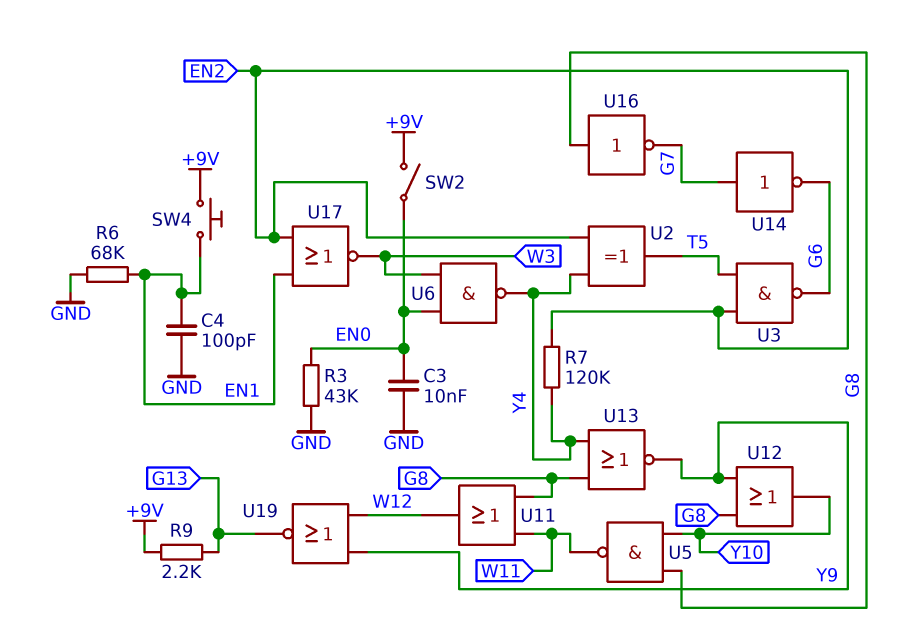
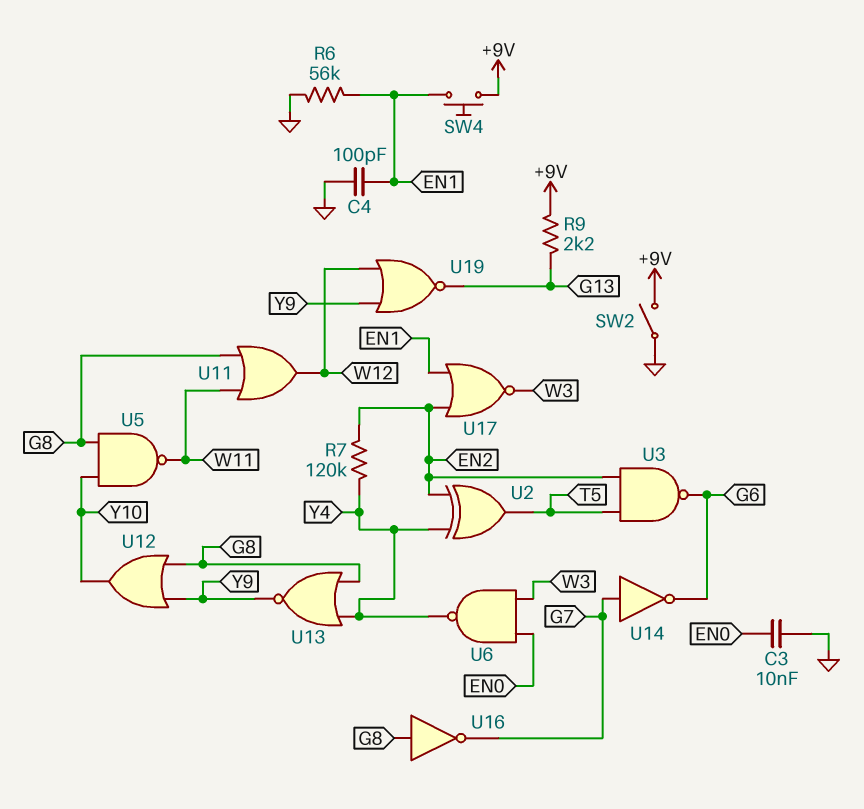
R3: 43k (EN0, GND) -> none
R6: 68k (EN1, GND) -> 56k (EN1, GND)
SW2: switch (+9V, EN0) -> switch (+9V, GND)

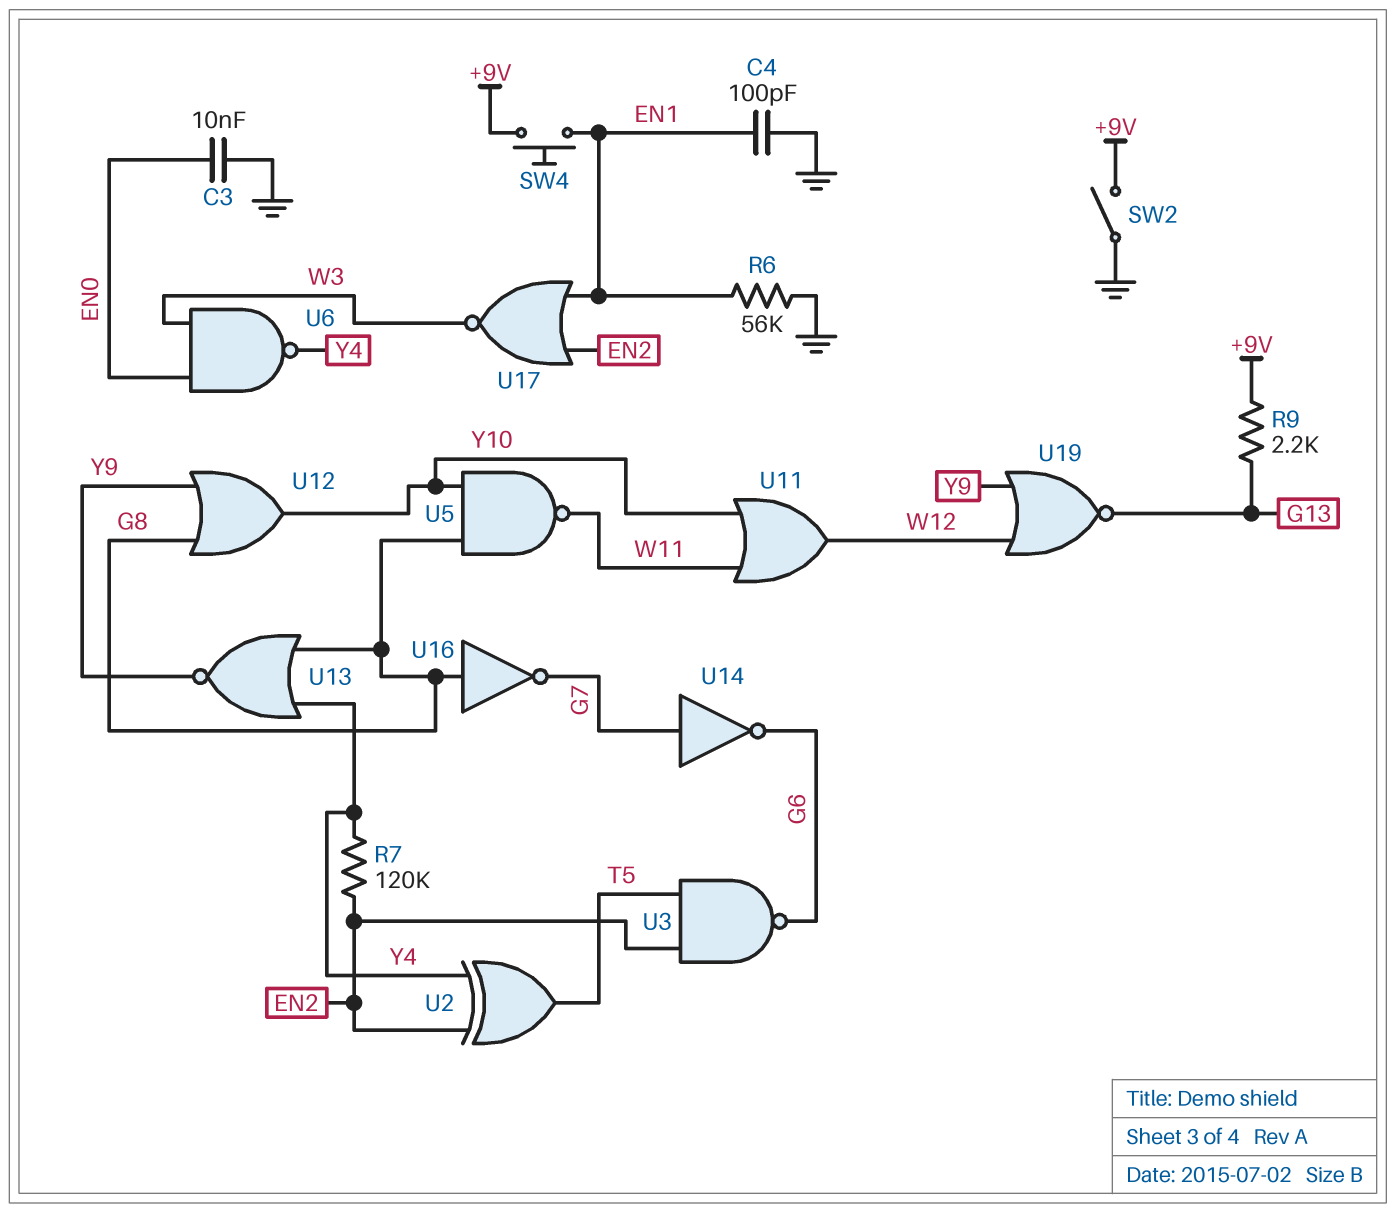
U11: OR (in G8, in W11, out W12) -> OR (in W11, in Y10, out W12)

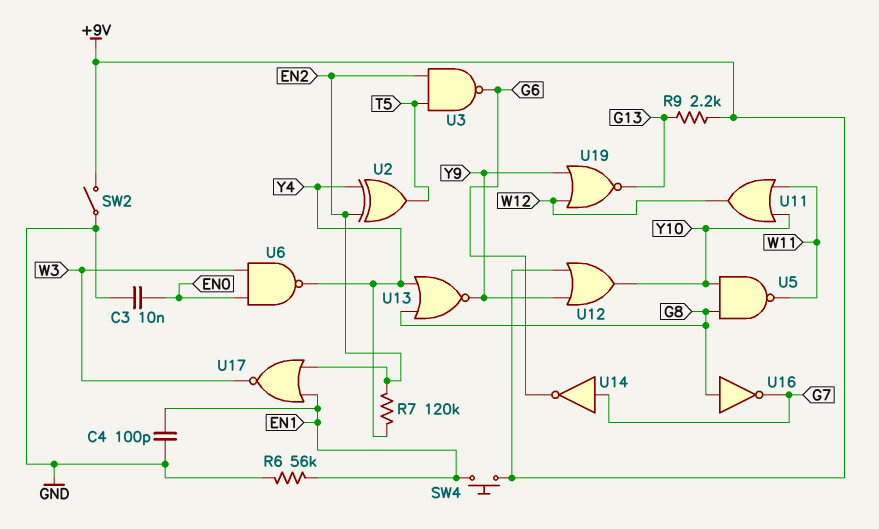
U12: OR (in G8, in Y9, out Y10) -> OR (in +9V, in Y9, out Y10)

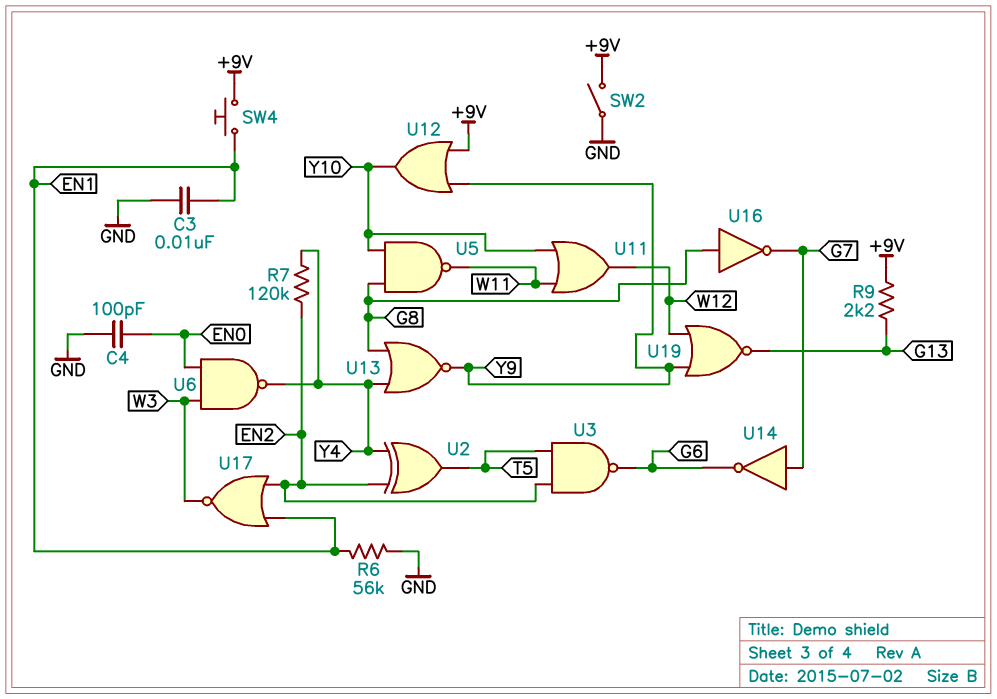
C3: 10nF (EN0, GND) -> 10nF (EN1, GND)
C4: 100pF (EN1, GND) -> 100pF (EN0, GND)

_ _ _ _ _

#### TASK DIRECTIONS:
Begin at the line containing "R6: 68k (EN1, GND) -> 56k (EN1, GND)" and write out every line to the end of the data exactly. Skip the pictures.

#### SOLUTION BELOW:
R6: 68k (EN1, GND) -> 56k (EN1, GND)
SW2: switch (+9V, EN0) -> switch (+9V, GND)

U11: OR (in G8, in W11, out W12) -> OR (in W11, in Y10, out W12)

U12: OR (in G8, in Y9, out Y10) -> OR (in +9V, in Y9, out Y10)

C3: 10nF (EN0, GND) -> 10nF (EN1, GND)
C4: 100pF (EN1, GND) -> 100pF (EN0, GND)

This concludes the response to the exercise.